What you have to do:
When the line with "tan brick H6:I6" appears below, start repeating lines exactly, and keep going through the line with "none -> brown round brick N7:O8 level 3"; add nothing outside that span.
##### Material for this task #####
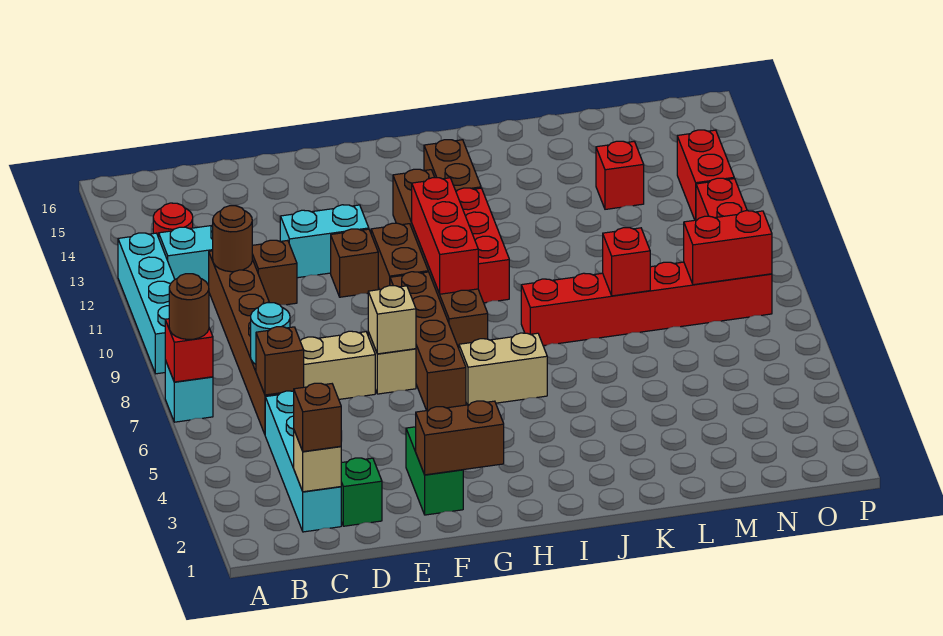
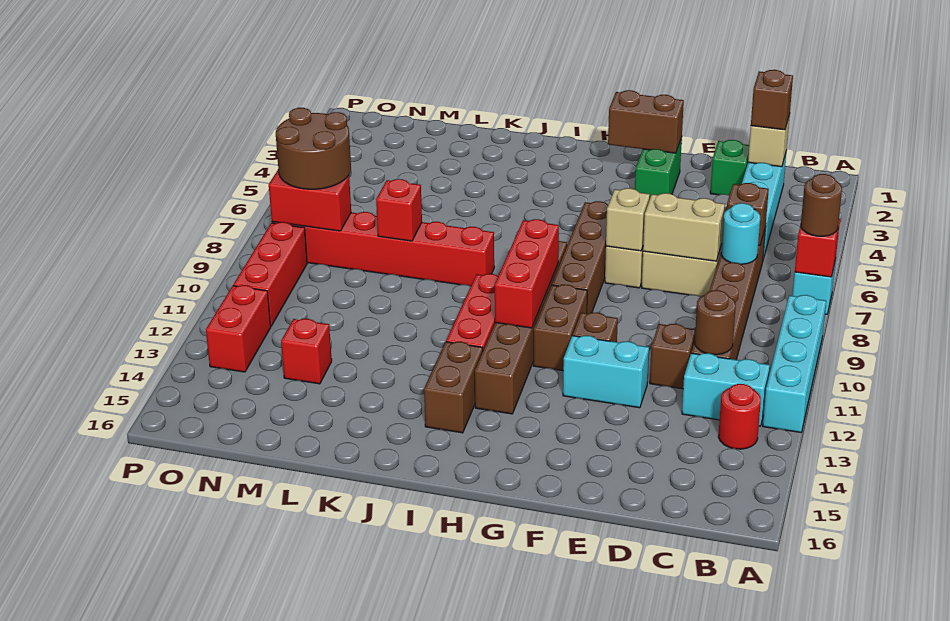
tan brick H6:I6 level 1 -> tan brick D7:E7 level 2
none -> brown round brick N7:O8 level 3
#####
##### Material for this task #####
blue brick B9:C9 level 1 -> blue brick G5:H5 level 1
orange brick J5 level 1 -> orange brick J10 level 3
#####
##### Material for this task #####
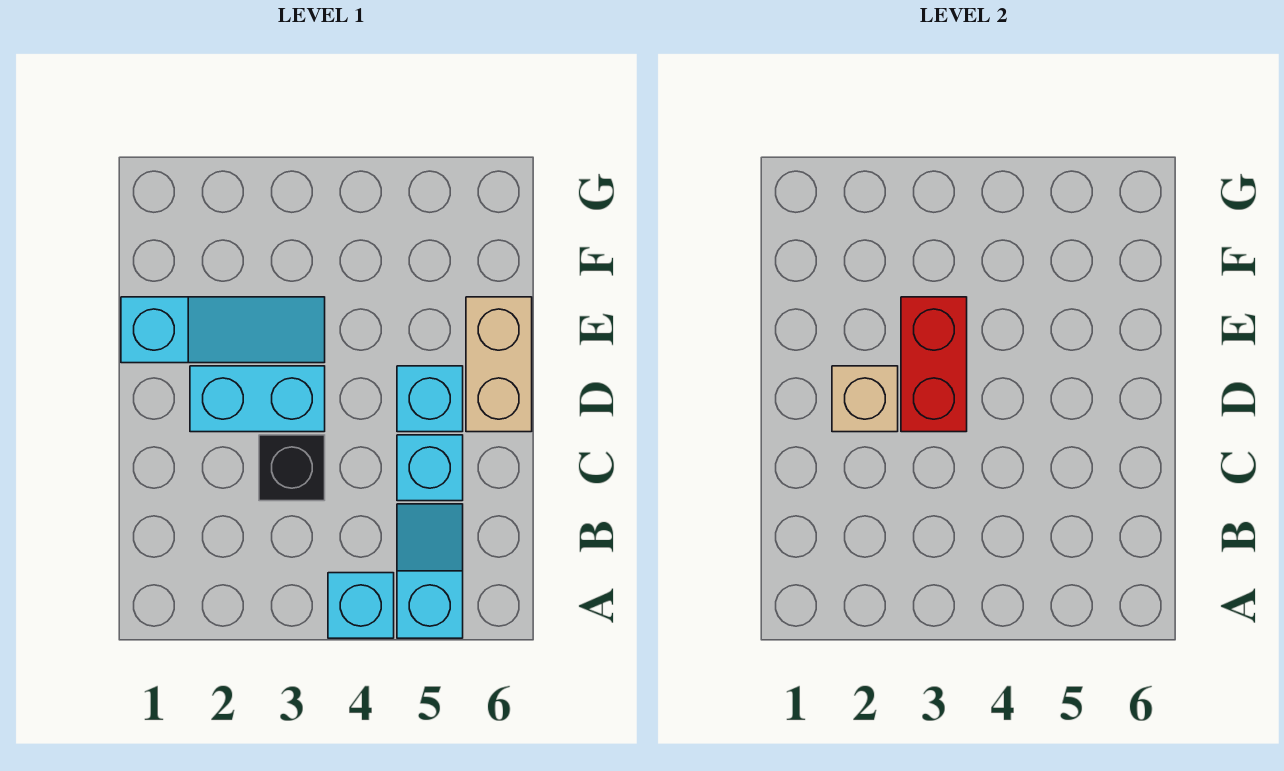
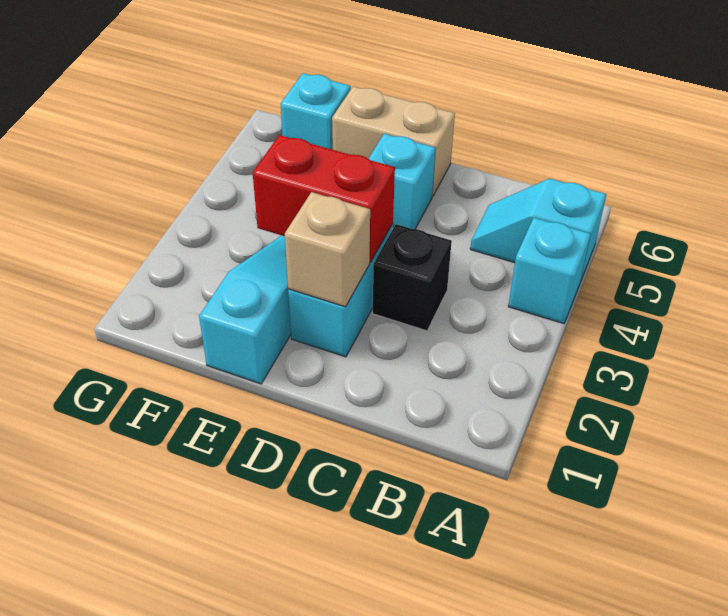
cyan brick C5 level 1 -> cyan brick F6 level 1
#####
Response area:
tan brick H6:I6 level 1 -> tan brick D7:E7 level 2
none -> brown round brick N7:O8 level 3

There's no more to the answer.